## [Task directions]
Repeat exactly the lines of the listing from the line containing "U1 pin IN+: NET8 -> none" through its last line, and nothing beyond them.
BEGIN Data under study
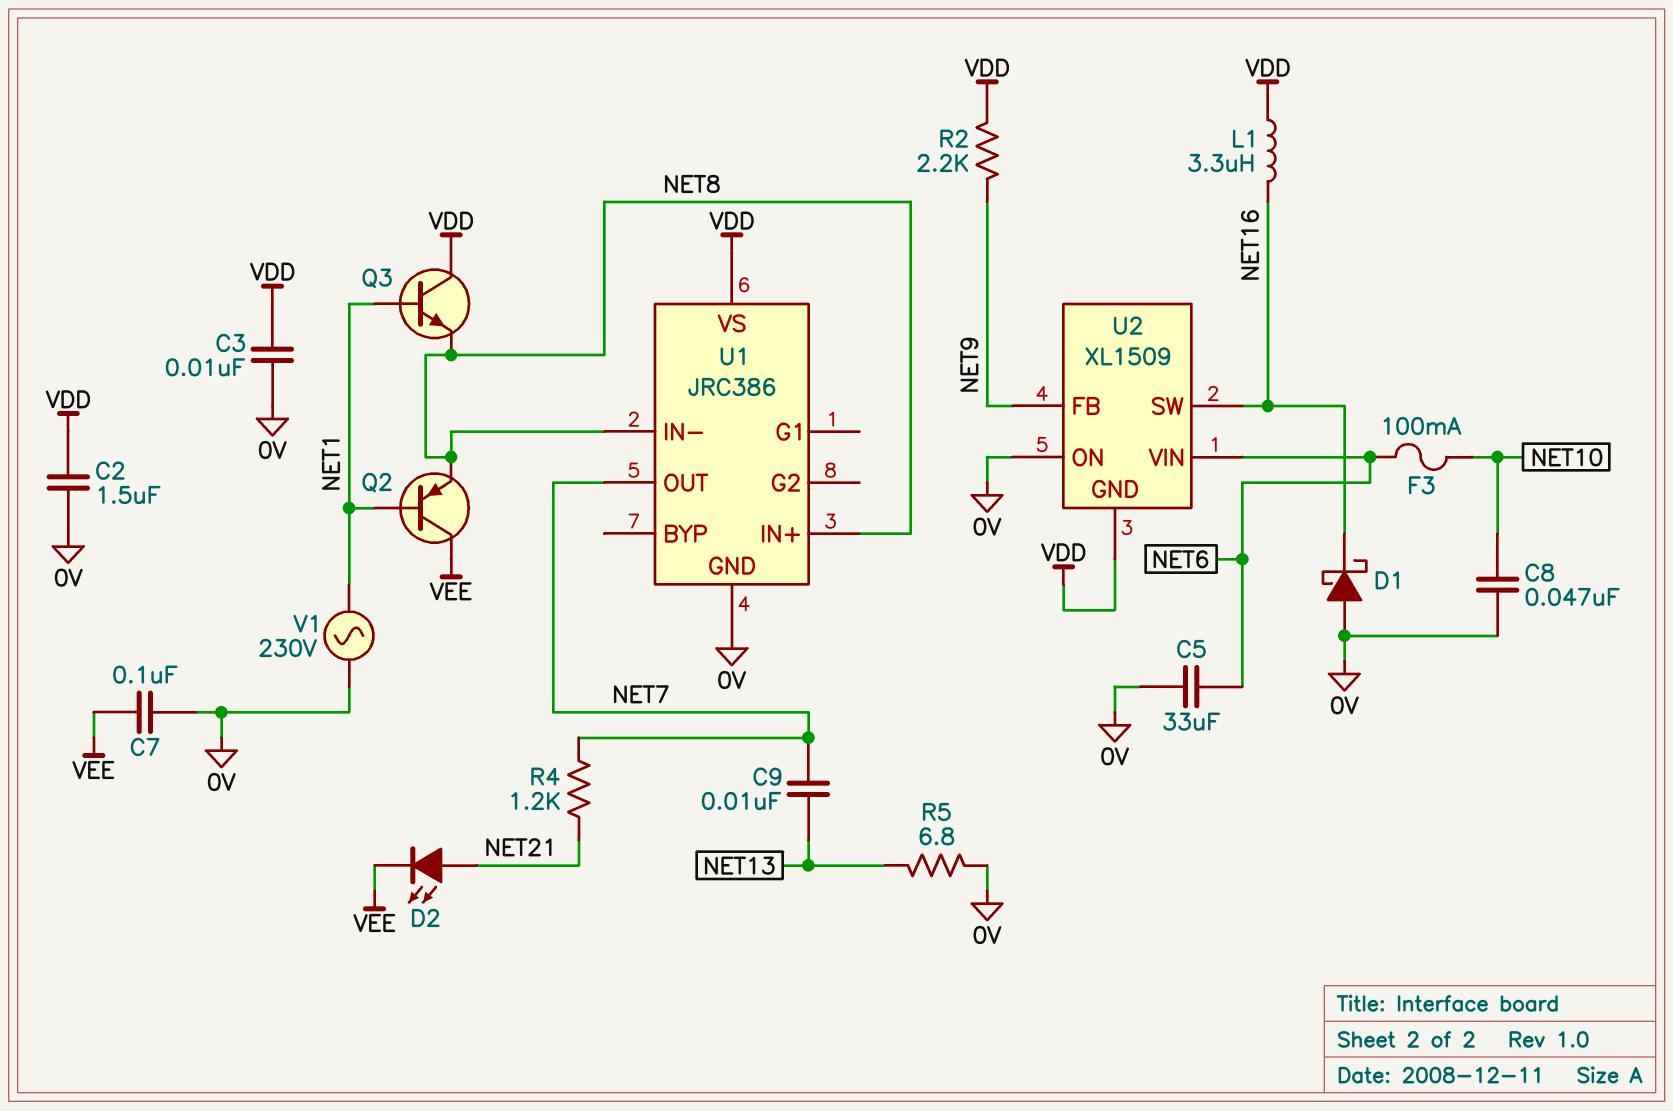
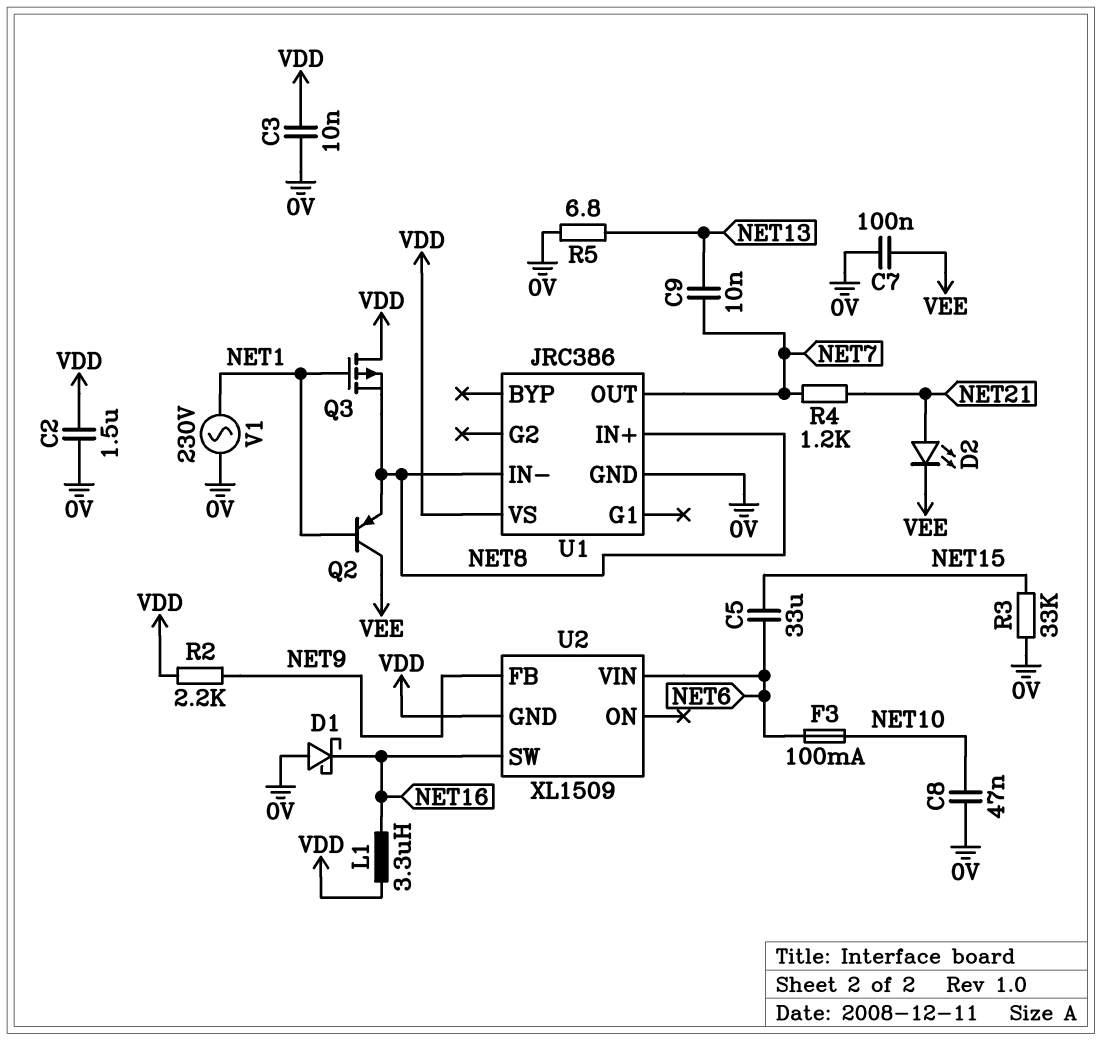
C5: 33uF (0V, NET6) -> 33uF (NET6, NET15)
Q3: NPN (B NET1, C VDD, E NET8) -> PMOS (G NET1, D VDD, S NET8)
R3: none -> 33k (0V, NET15)
U2 pin ON: 0V -> none

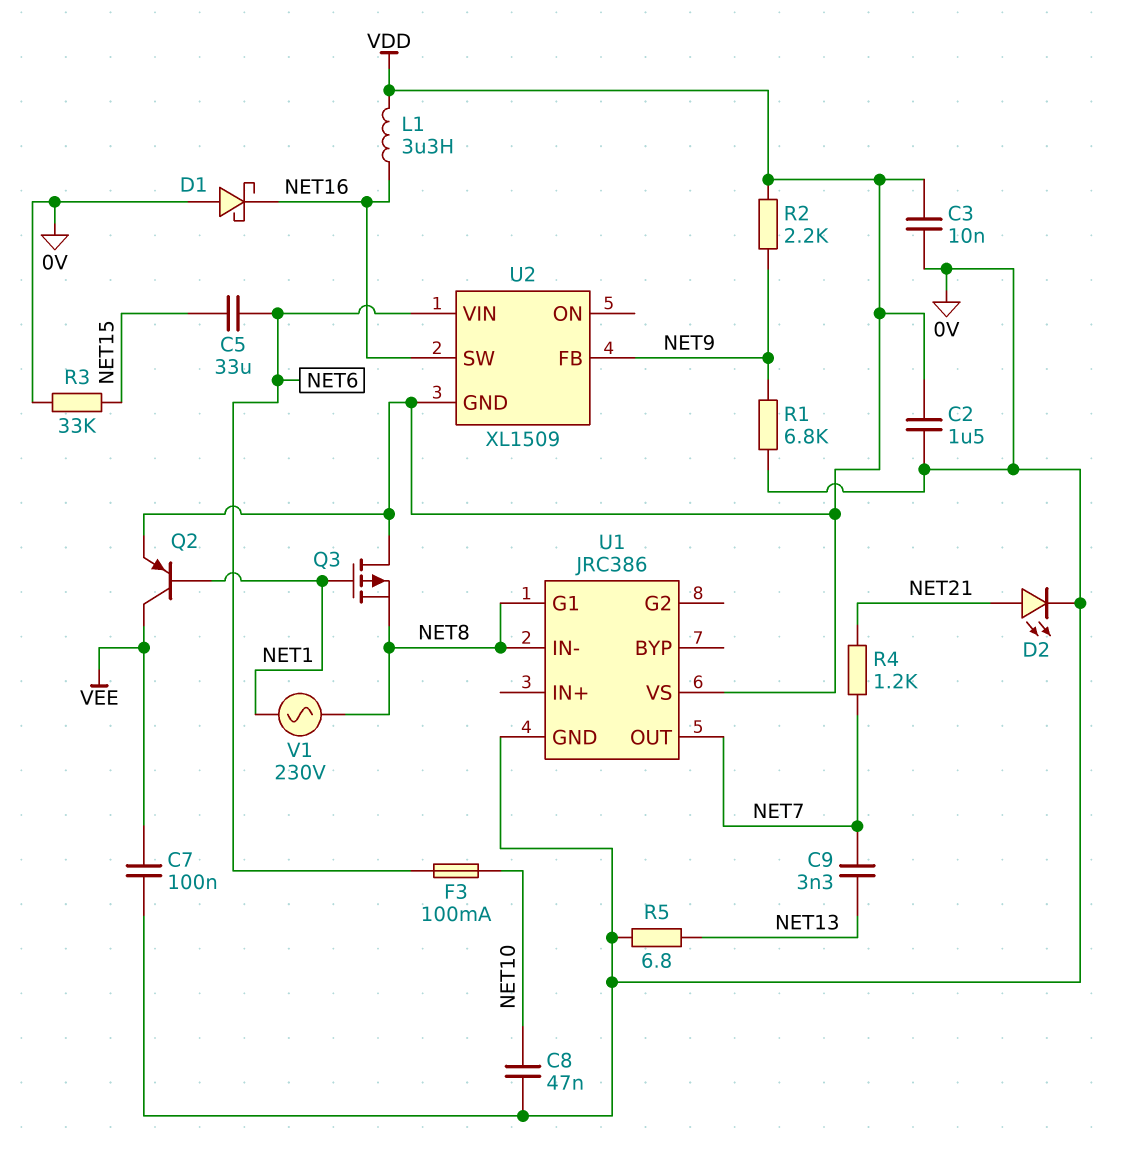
C9: 10nF (NET7, NET13) -> 3.3nF (NET7, NET13)
D2: LED (A NET21, K VEE) -> LED (A NET21, K 0V)
Q2: PNP (B NET1, C VEE, E NET8) -> PNP (B NET1, C VEE, E VDD)
R1: none -> 6.8k (0V, NET9)
U1 pin G1: none -> NET8
U1 pin IN+: NET8 -> none
V1: AC 230V (0V, NET1) -> AC 230V (NET1, NET8)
END Data under study
## [The answer]
U1 pin IN+: NET8 -> none
V1: AC 230V (0V, NET1) -> AC 230V (NET1, NET8)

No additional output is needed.